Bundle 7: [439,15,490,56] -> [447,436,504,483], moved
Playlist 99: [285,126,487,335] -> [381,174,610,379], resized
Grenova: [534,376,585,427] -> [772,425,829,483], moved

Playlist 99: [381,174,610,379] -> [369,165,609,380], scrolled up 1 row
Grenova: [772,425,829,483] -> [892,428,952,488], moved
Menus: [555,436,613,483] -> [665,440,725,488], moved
_ _ _ _ _
> WORK ORDER
A faithful transcription of all the material is what this exercise calls for.

> WRITTEN ANSWER
Bundle 7: [439,15,490,56] -> [447,436,504,483], moved
Playlist 99: [285,126,487,335] -> [381,174,610,379], resized
Grenova: [534,376,585,427] -> [772,425,829,483], moved

Playlist 99: [381,174,610,379] -> [369,165,609,380], scrolled up 1 row
Grenova: [772,425,829,483] -> [892,428,952,488], moved
Menus: [555,436,613,483] -> [665,440,725,488], moved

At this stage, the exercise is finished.